Object change descriptions

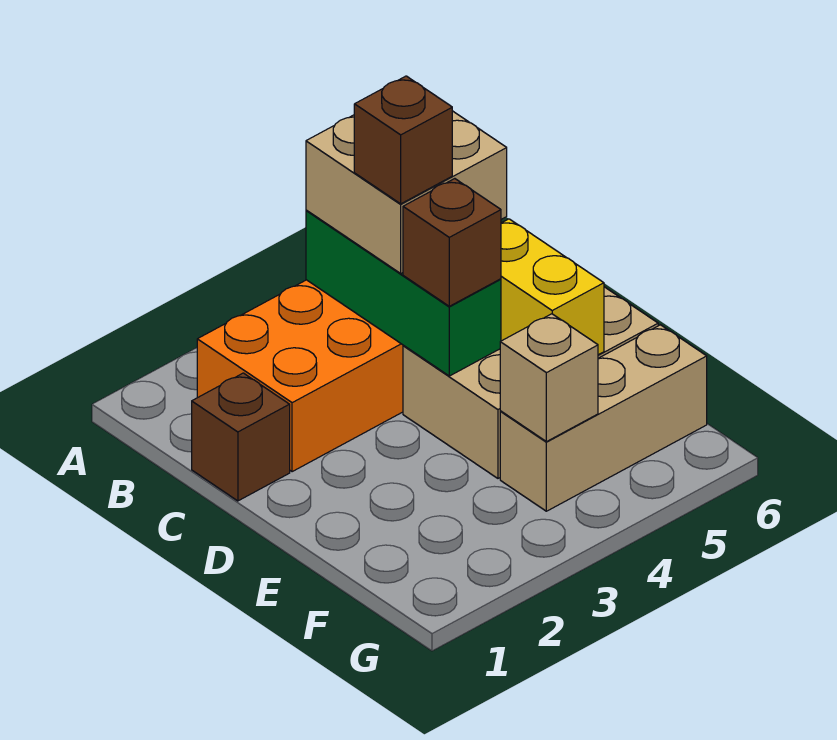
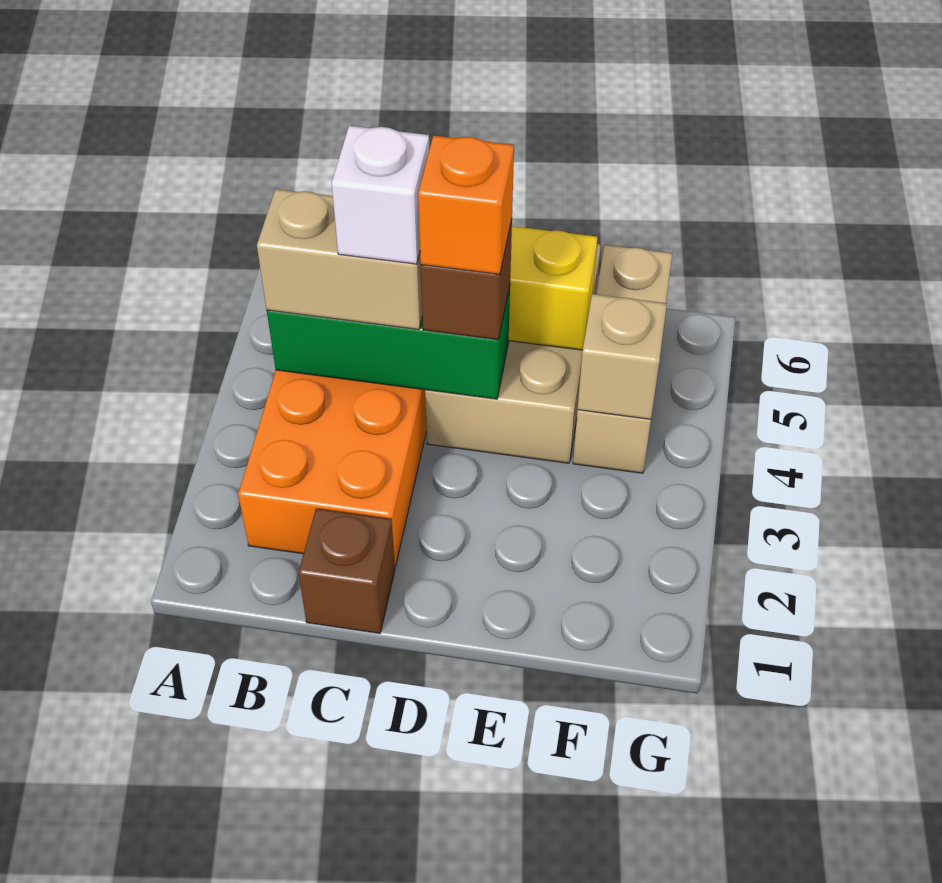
tan brick B4:C5 level 3 -> tan brick B4:C4 level 3
brown brick C4 level 4 -> white brick C4 level 4
none -> orange brick D4 level 4

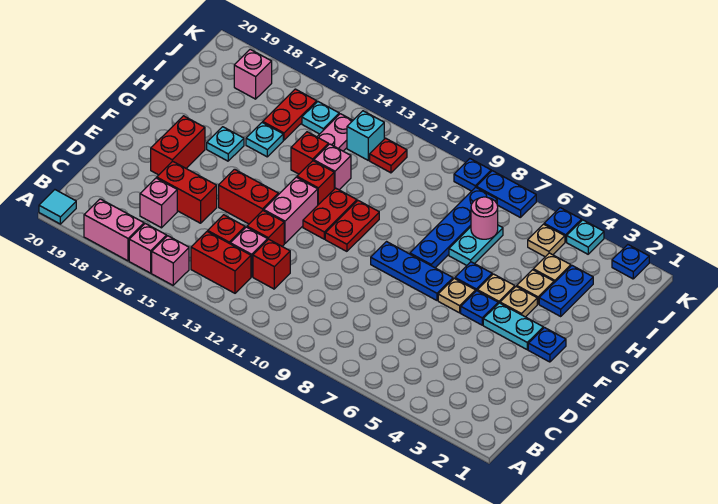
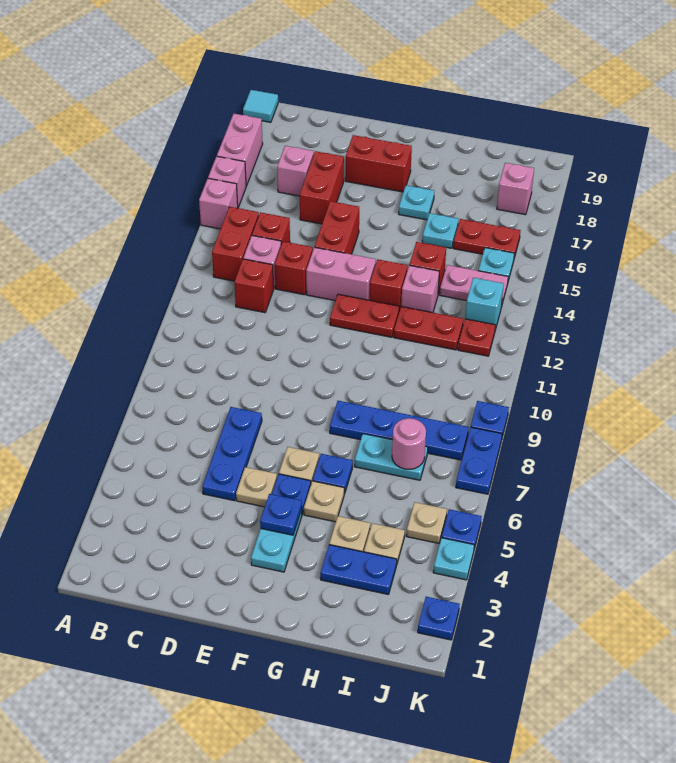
blue plate F2 level 1 -> blue plate F4 level 2
blue plate F7:F9 level 1 -> blue plate D5:D7 level 1
red plate F11:G11 level 1 -> red plate H12:I12 level 1
tan plate G4 level 1 -> tan plate E5 level 1

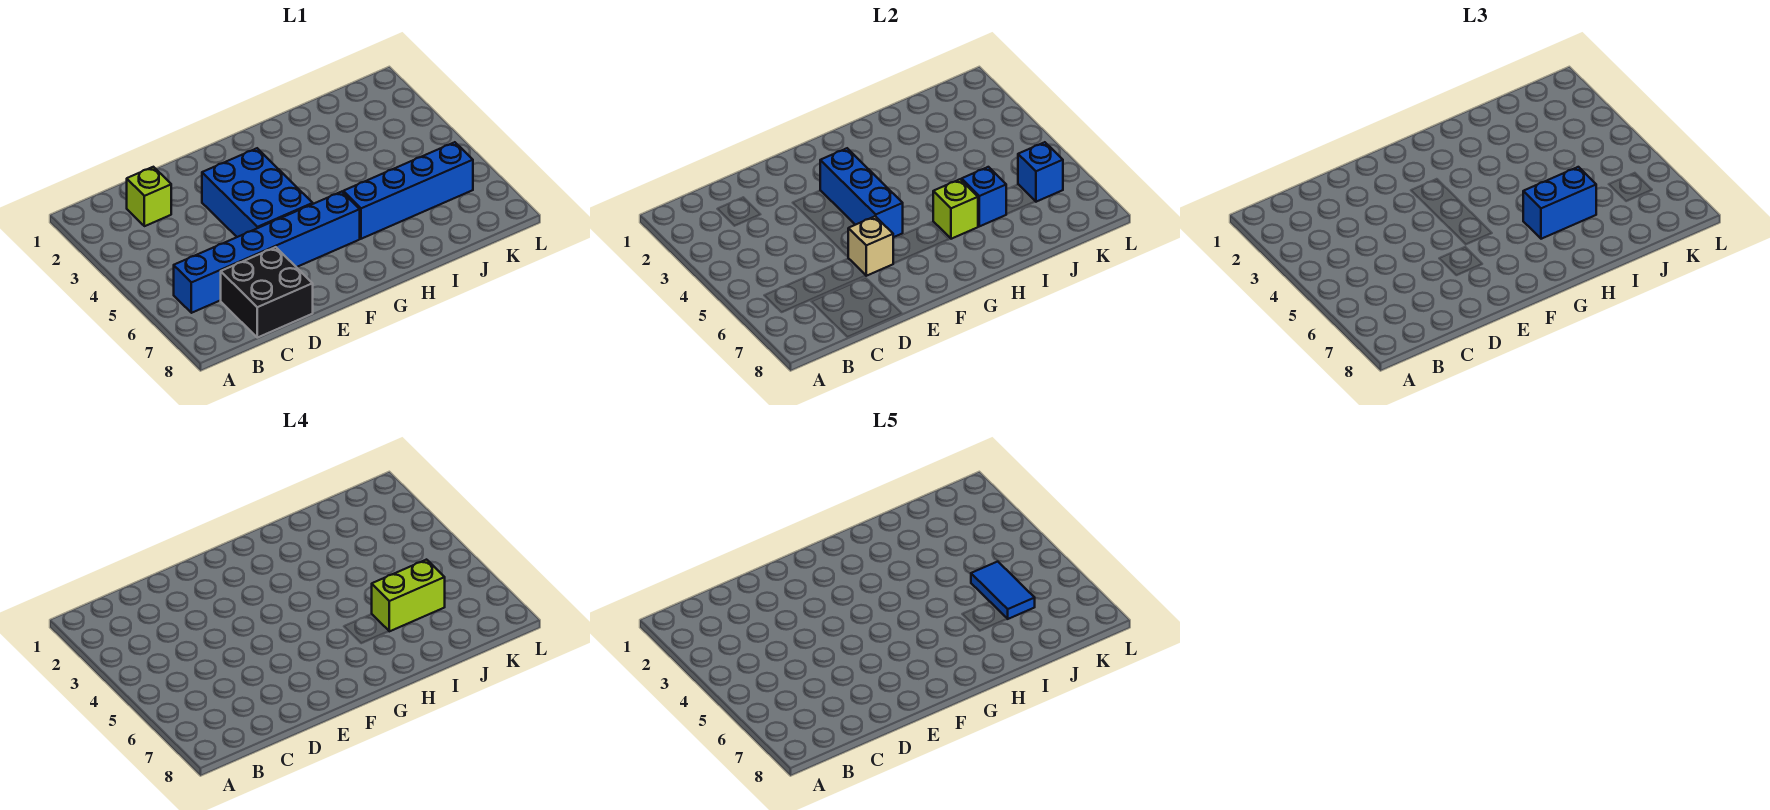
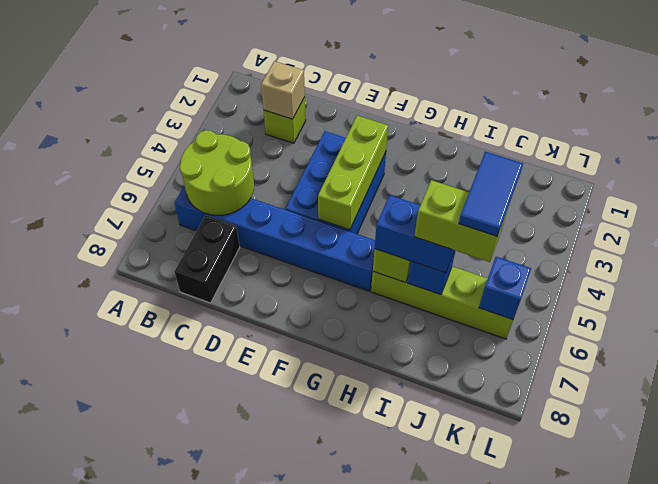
none -> lime round brick B5:C6 level 2
black brick C7:D8 level 1 -> black brick C7:C8 level 1
tan brick E6 level 2 -> tan brick C2 level 2
blue brick F3:F5 level 2 -> lime brick F3:F5 level 2
blue brick H6:K6 level 1 -> lime brick H6:K6 level 1

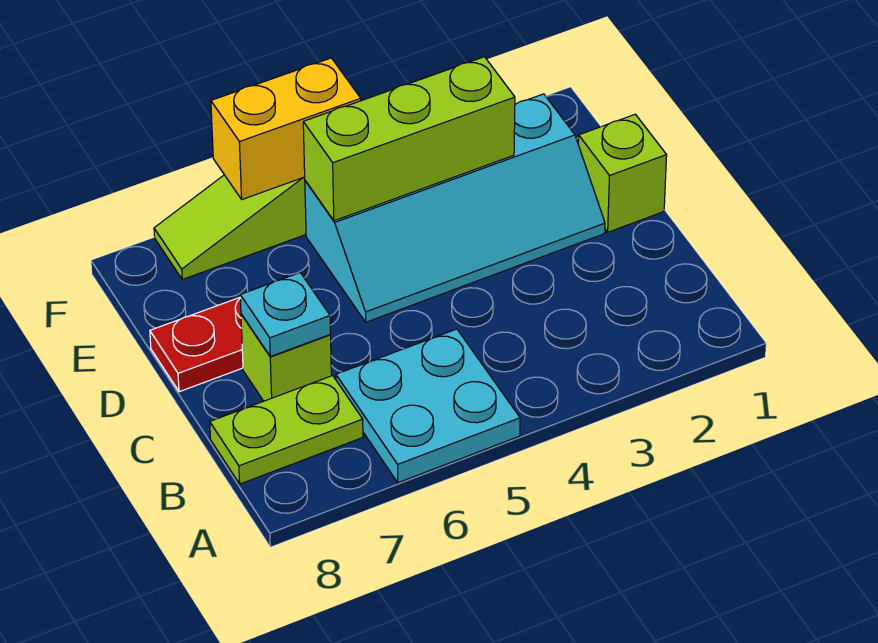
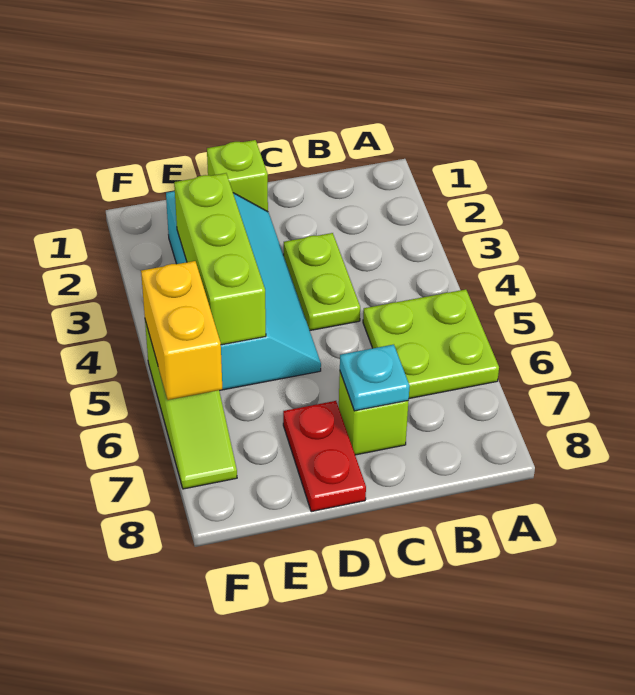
cyan plate A5:B6 level 1 -> lime plate A5:B6 level 1
lime plate B7:B8 level 1 -> lime plate C3:C4 level 1

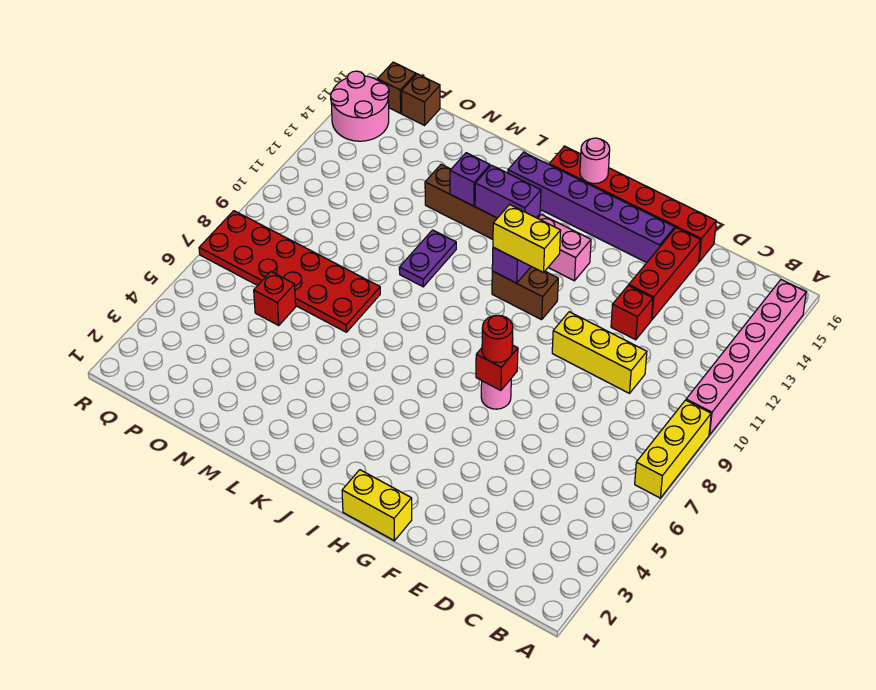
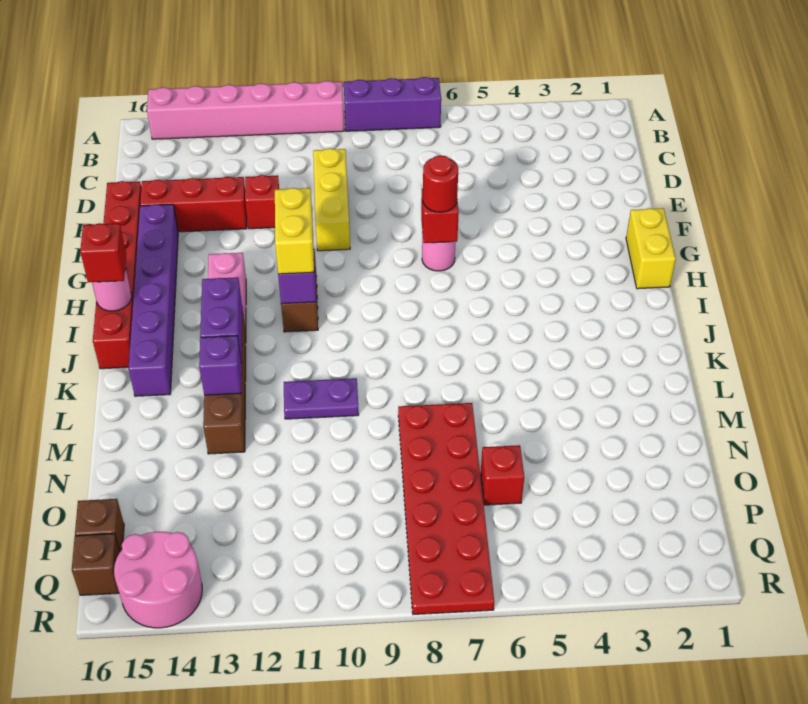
yellow brick A7:A9 level 1 -> purple brick A7:A9 level 1
none -> red brick I16 level 3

# TASK DESCRIPTION:
Your answer should be a single number: the count of lines in the records that contain "lime".

# EXERCISE RESPONSE:
5